* WHAT IS BEING ASKED *
Can you pull out each line of the data below that includes the word "first"?

* PROVIDED RECORDS *
· · · · ·
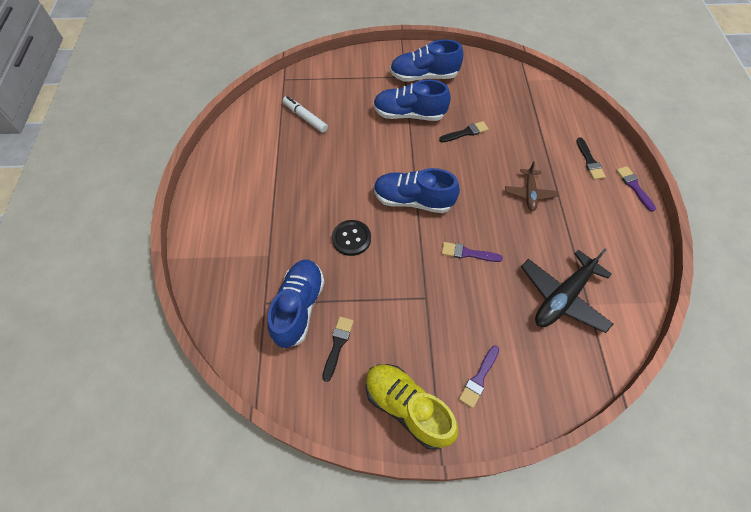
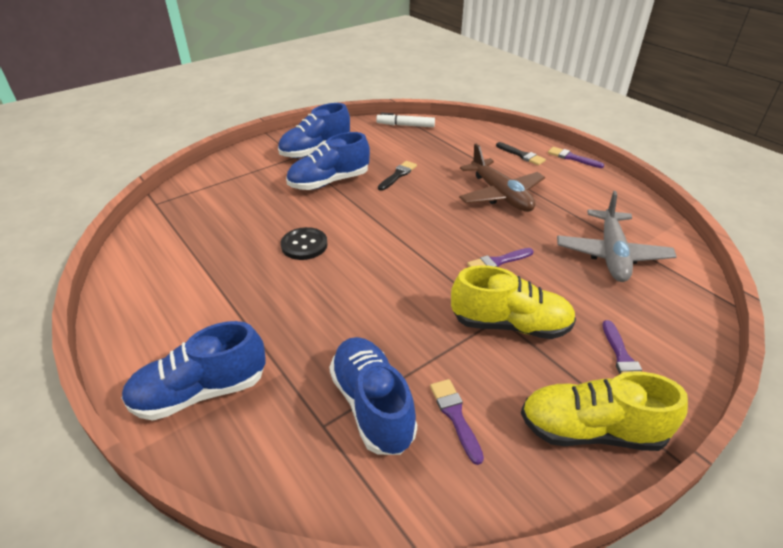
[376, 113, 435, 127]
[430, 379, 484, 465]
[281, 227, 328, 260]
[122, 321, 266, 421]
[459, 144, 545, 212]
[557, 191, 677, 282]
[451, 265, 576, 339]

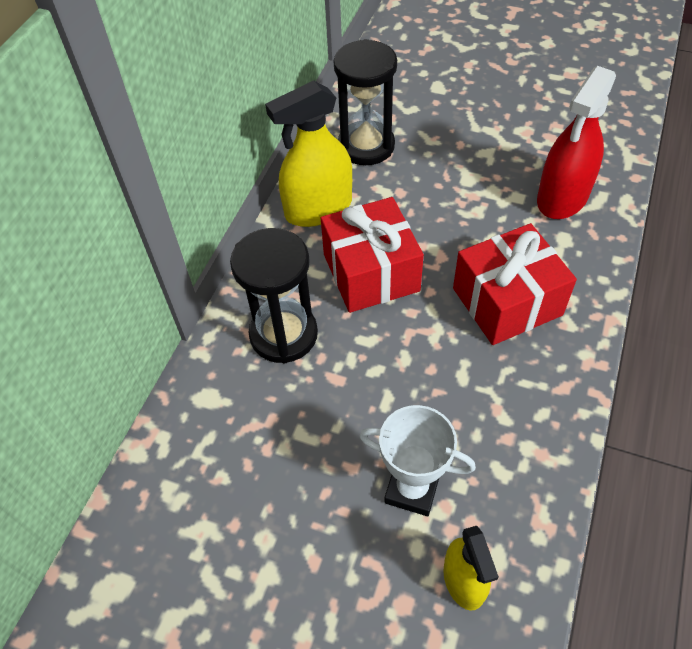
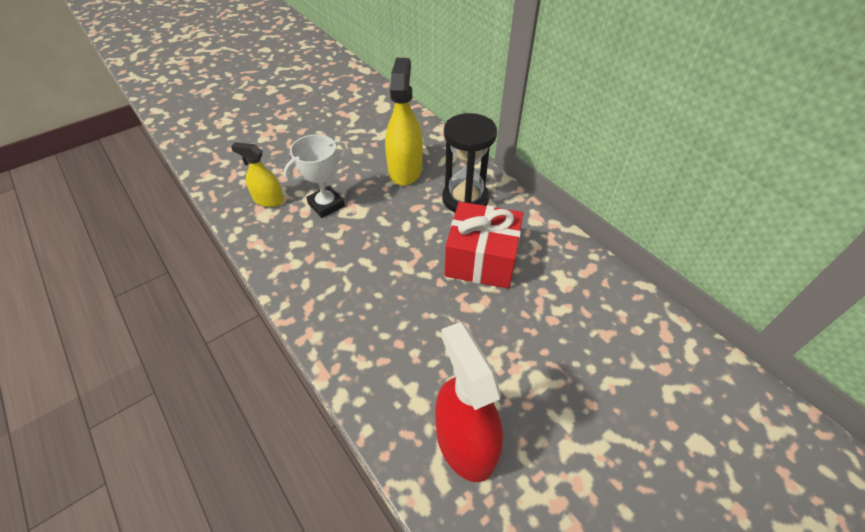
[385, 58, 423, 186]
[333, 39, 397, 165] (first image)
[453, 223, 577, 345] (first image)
· · · · ·
* RESPONSE TO THIS TASK *
[333, 39, 397, 165] (first image)
[453, 223, 577, 345] (first image)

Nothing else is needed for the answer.